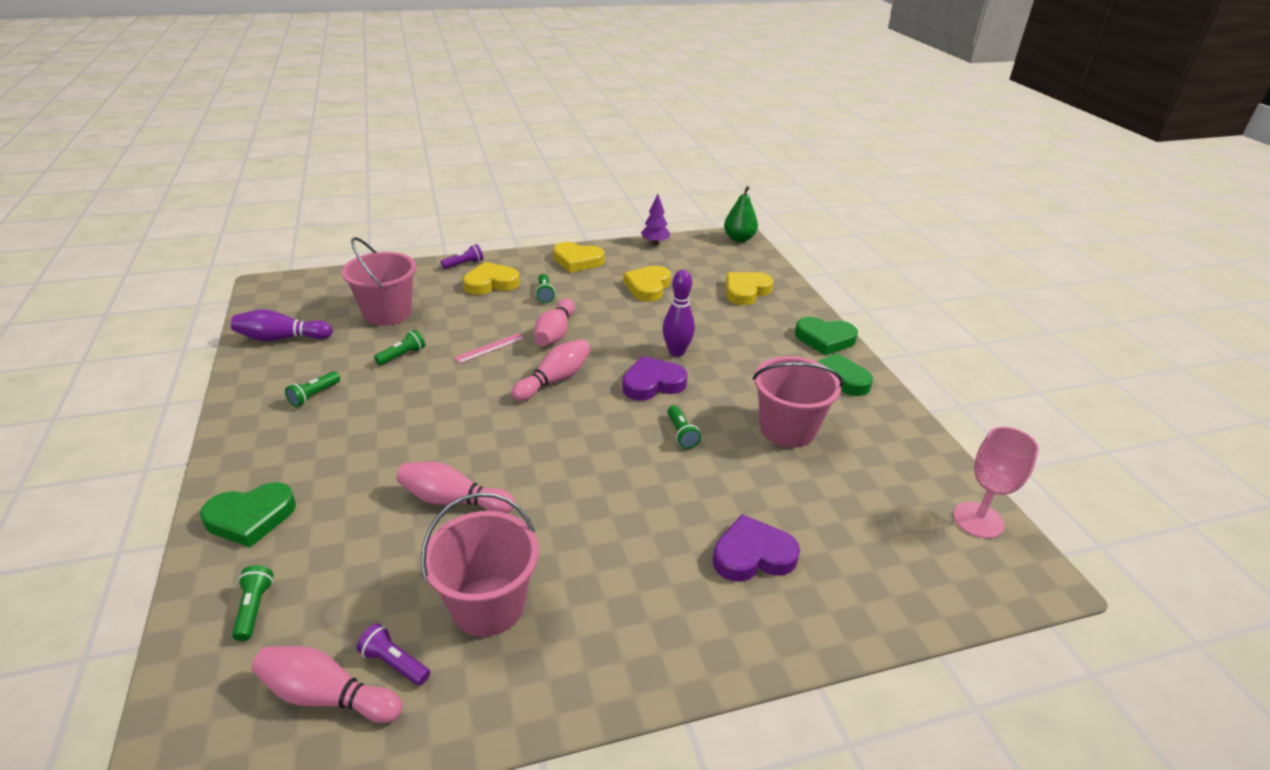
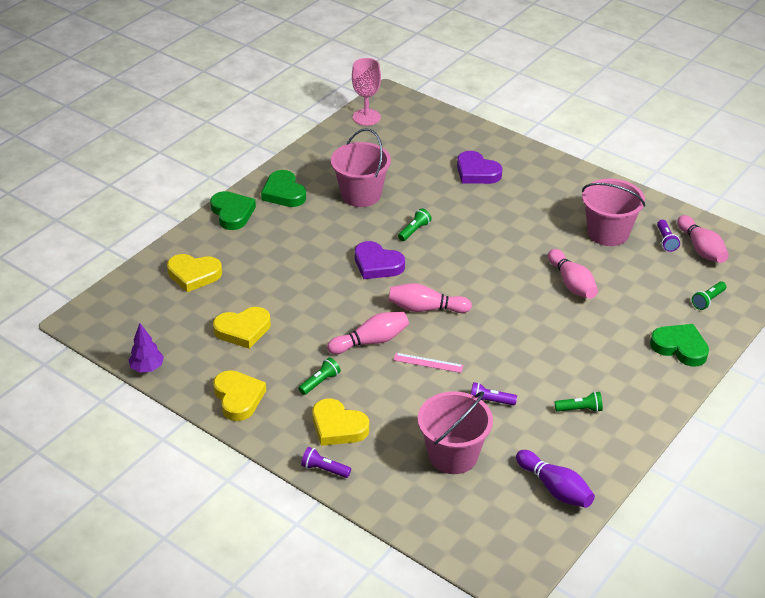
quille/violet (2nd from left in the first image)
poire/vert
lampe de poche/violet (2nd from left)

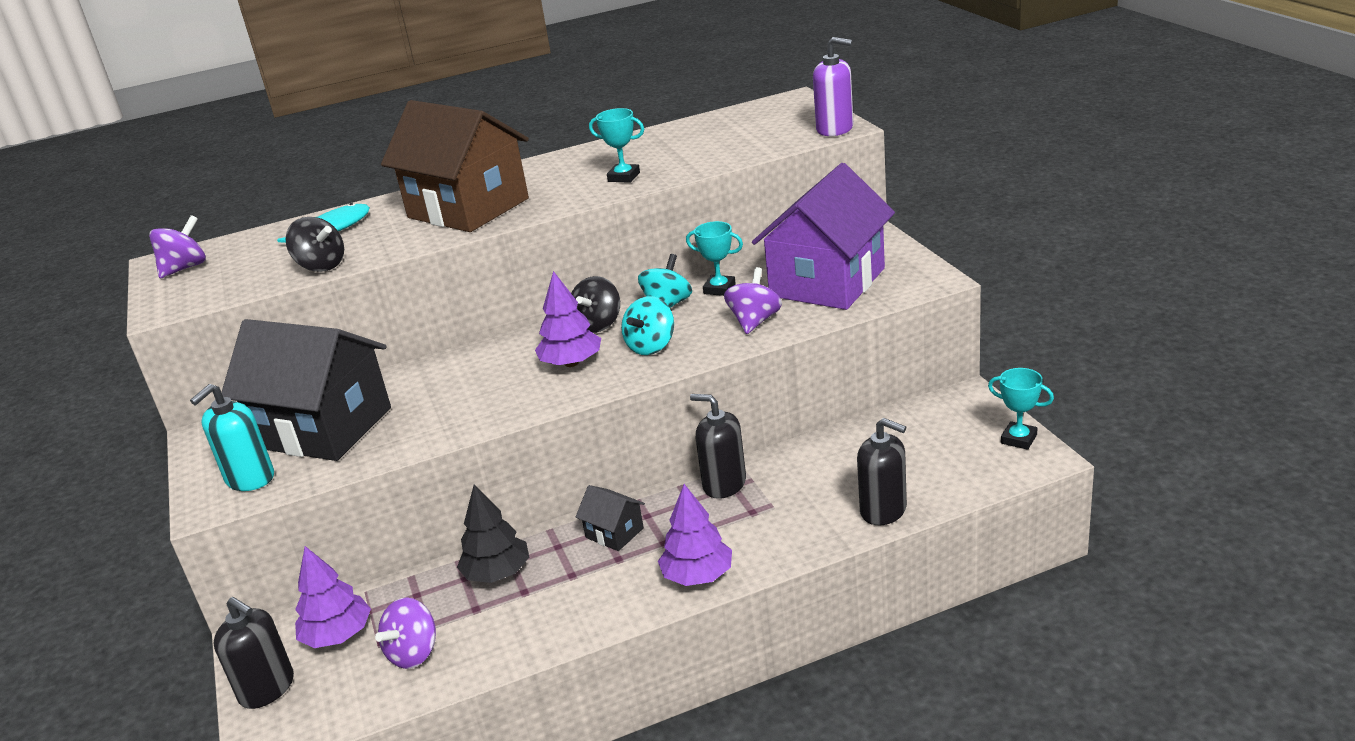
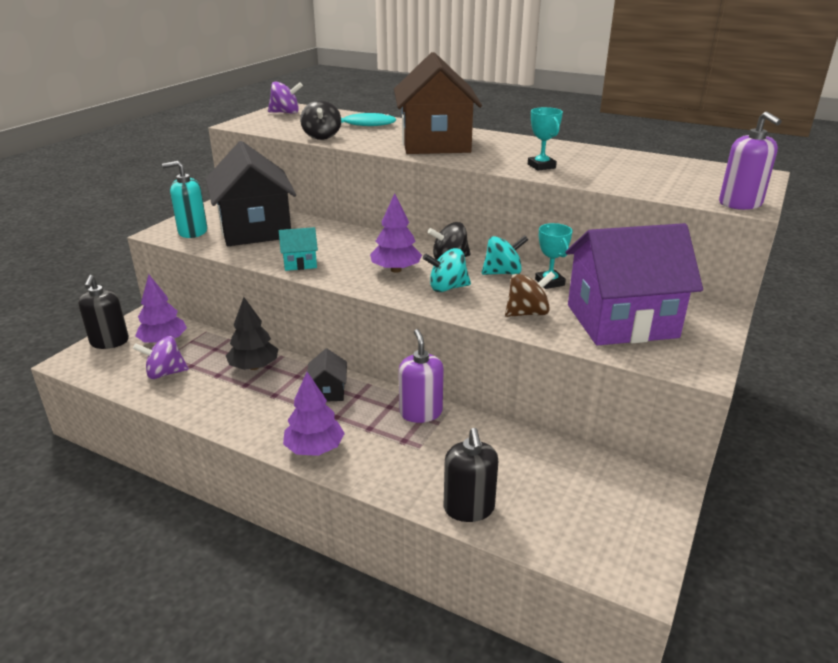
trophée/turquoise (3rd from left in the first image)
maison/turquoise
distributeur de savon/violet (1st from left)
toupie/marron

§ What needs to be done
When you repeat the records, reproduce each line exactly and drop the images.

§ Reply to the task
quille/violet (2nd from left in the first image)
poire/vert
lampe de poche/violet (2nd from left)

trophée/turquoise (3rd from left in the first image)
maison/turquoise
distributeur de savon/violet (1st from left)
toupie/marron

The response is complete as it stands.